## Activity
Give back exactly the lines running from the line with "green candle [435,302,472,386]" to the end of the entries, and only those lines.

------ Records

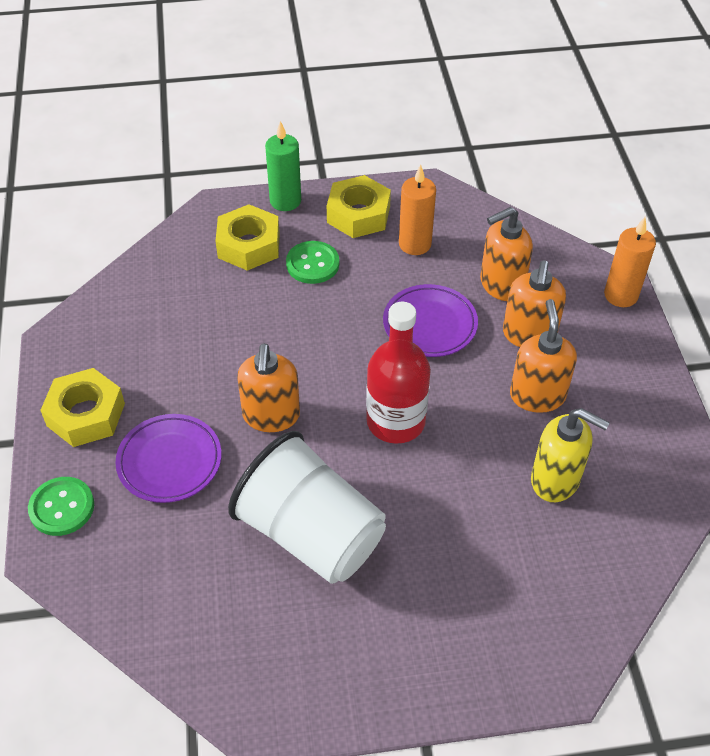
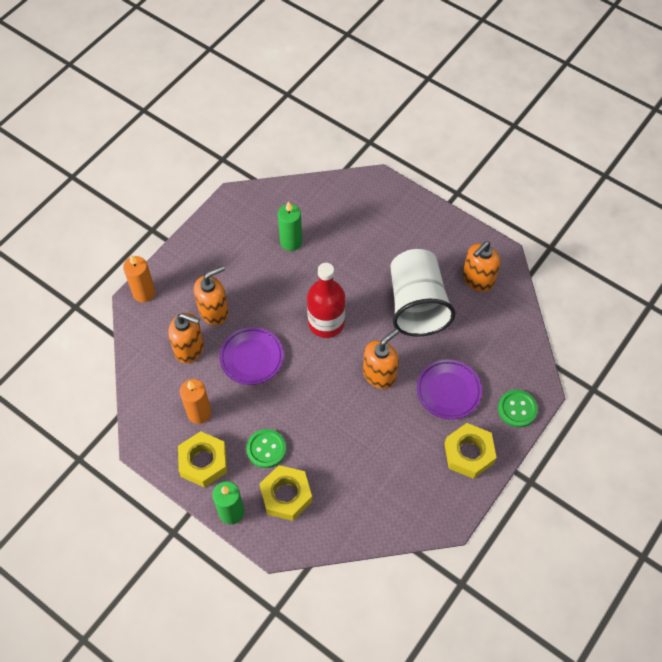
camera: 135 degrees left, 10 degrees up
orange soap dispenser [510,299,577,413] -> orange soap dispenser moved to [463,241,500,292]
yellow soap dispenser [531,408,610,502] -> green candle [278,201,302,251]

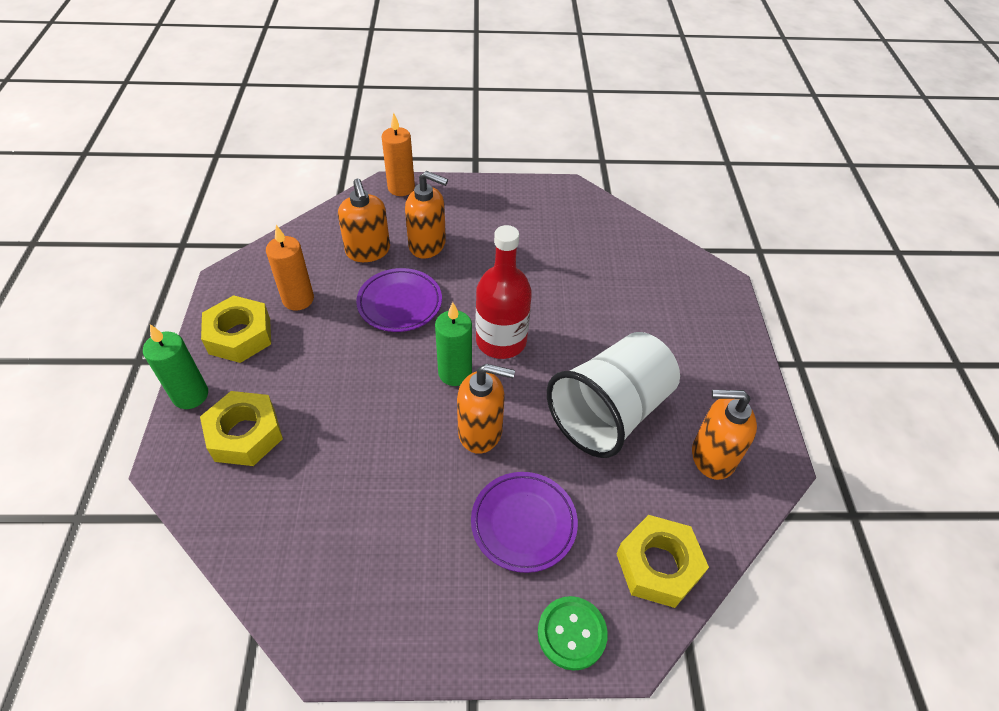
camera: 50 degrees right, 10 degrees down
green button [246,429,286,468] -> none
green candle [278,201,302,251] -> green candle moved to [435,302,472,386]
yellow nut [444,423,497,479] -> yellow nut moved to [616,515,709,608]

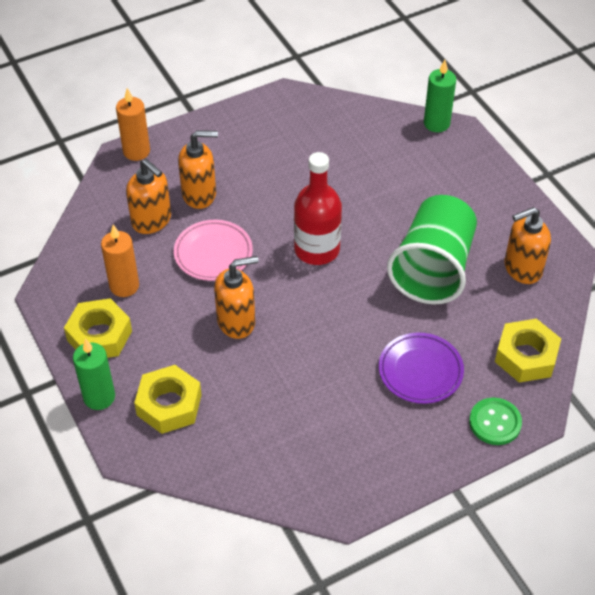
camera: 25 degrees left, 0 degrees up
purple plate [356,268,442,332] -> pink plate [174,220,253,281]
green candle [435,302,472,386] -> green candle moved to [424,60,456,132]
orange soap dispenser [457,364,515,454] -> orange soap dispenser moved to [214,256,259,339]
white cup [547,332,680,458] -> green cup [387,195,477,304]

------------

## Expected output
green candle [435,302,472,386] -> green candle moved to [424,60,456,132]
orange soap dispenser [457,364,515,454] -> orange soap dispenser moved to [214,256,259,339]
white cup [547,332,680,458] -> green cup [387,195,477,304]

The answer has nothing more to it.